## Exercise prompt:
Exactly as written, transcribe each record below.
* * * * * * *
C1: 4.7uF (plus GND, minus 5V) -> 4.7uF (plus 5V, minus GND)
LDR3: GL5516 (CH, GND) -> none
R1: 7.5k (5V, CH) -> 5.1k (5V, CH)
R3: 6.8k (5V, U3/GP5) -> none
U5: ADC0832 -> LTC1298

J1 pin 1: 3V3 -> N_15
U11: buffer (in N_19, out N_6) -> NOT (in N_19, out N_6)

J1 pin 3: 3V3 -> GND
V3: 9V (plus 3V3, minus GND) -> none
* * * * * * *
## Written response:
C1: 4.7uF (plus GND, minus 5V) -> 4.7uF (plus 5V, minus GND)
LDR3: GL5516 (CH, GND) -> none
R1: 7.5k (5V, CH) -> 5.1k (5V, CH)
R3: 6.8k (5V, U3/GP5) -> none
U5: ADC0832 -> LTC1298

J1 pin 1: 3V3 -> N_15
U11: buffer (in N_19, out N_6) -> NOT (in N_19, out N_6)

J1 pin 3: 3V3 -> GND
V3: 9V (plus 3V3, minus GND) -> none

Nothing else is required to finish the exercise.